• EXERCISE GOAL
Where the listing shows an image, skip it and output all other material unchanged.

• DATA BELOW

--------------------

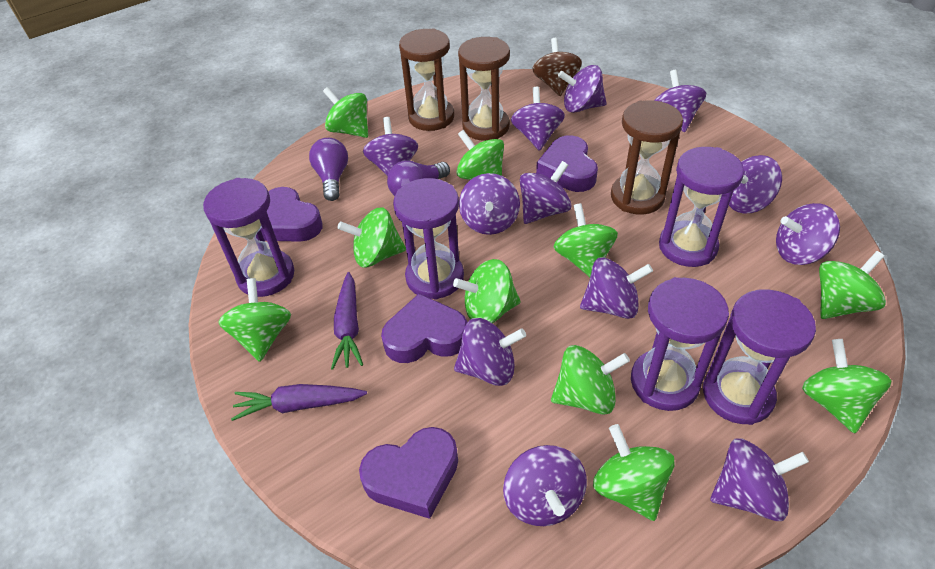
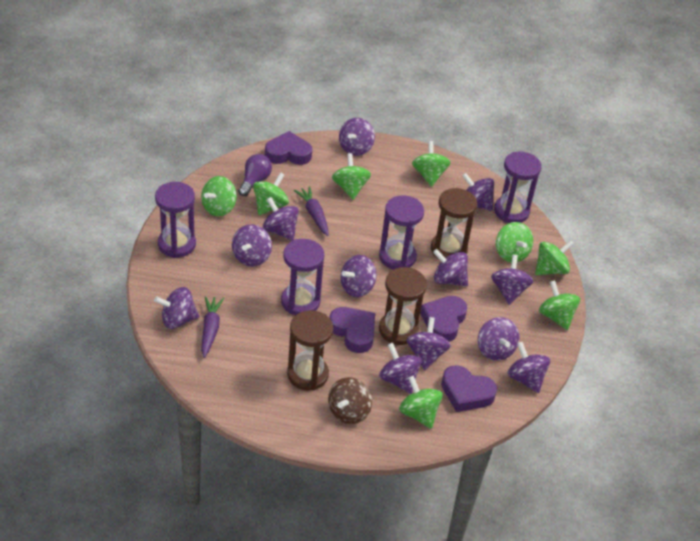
green spinning top: 10 -> 8
purple hourglass: 5 -> 4
purple light bulb: 2 -> 1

--------------------

• OUTPUT OF THE TASK
green spinning top: 10 -> 8
purple hourglass: 5 -> 4
purple light bulb: 2 -> 1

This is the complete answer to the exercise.